→ **ACTION ITEM**: Without changing anything, copy out each entry.

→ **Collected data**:
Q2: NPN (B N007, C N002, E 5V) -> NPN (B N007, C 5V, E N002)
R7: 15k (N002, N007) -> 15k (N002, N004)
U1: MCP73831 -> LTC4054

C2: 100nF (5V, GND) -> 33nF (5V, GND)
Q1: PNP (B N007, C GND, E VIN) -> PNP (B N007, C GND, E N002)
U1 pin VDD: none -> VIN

→ **TASK OUTPUT**:
Q2: NPN (B N007, C N002, E 5V) -> NPN (B N007, C 5V, E N002)
R7: 15k (N002, N007) -> 15k (N002, N004)
U1: MCP73831 -> LTC4054

C2: 100nF (5V, GND) -> 33nF (5V, GND)
Q1: PNP (B N007, C GND, E VIN) -> PNP (B N007, C GND, E N002)
U1 pin VDD: none -> VIN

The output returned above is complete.